Material for the task —
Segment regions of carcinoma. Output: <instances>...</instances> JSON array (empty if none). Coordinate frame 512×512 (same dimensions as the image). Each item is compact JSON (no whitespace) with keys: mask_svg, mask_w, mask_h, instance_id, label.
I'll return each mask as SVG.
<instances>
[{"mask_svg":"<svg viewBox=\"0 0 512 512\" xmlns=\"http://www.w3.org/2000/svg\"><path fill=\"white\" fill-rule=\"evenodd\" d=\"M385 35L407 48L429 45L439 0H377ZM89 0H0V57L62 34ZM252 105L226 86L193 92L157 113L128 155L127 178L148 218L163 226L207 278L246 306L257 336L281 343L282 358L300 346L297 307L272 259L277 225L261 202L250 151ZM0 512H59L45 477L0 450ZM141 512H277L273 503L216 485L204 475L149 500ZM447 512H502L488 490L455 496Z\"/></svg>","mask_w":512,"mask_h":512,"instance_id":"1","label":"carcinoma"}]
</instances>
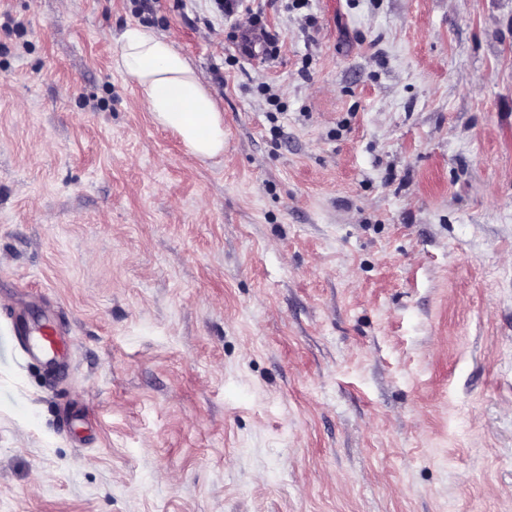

Your instructions — Transcribe the whole listing, character for character, but not its images.

Solved exercise —
Segment regions of carcinoma. Output: <instances>...</instances> JSON array (empty if none). Coordinate frame 512×512 (same dimensions as the image). Each item is compact JSON (no whitespace) with keys: mask_svg, mask_w, mask_h, instance_id, label.
I'll return each mask as SVG.
<instances>
[{"mask_svg":"<svg viewBox=\"0 0 512 512\" xmlns=\"http://www.w3.org/2000/svg\"><path fill=\"white\" fill-rule=\"evenodd\" d=\"M385 35L407 48L429 45L439 0H377ZM89 0H0V57L62 34ZM252 105L226 86L193 92L157 113L128 155L127 178L148 218L163 226L207 278L246 306L257 336L281 343L282 358L300 346L297 307L272 259L277 225L261 202L250 151ZM0 512H59L45 477L0 450ZM141 512H277L273 503L216 485L204 475L149 500ZM447 512H502L488 490L455 496Z\"/></svg>","mask_w":512,"mask_h":512,"instance_id":"1","label":"carcinoma"}]
</instances>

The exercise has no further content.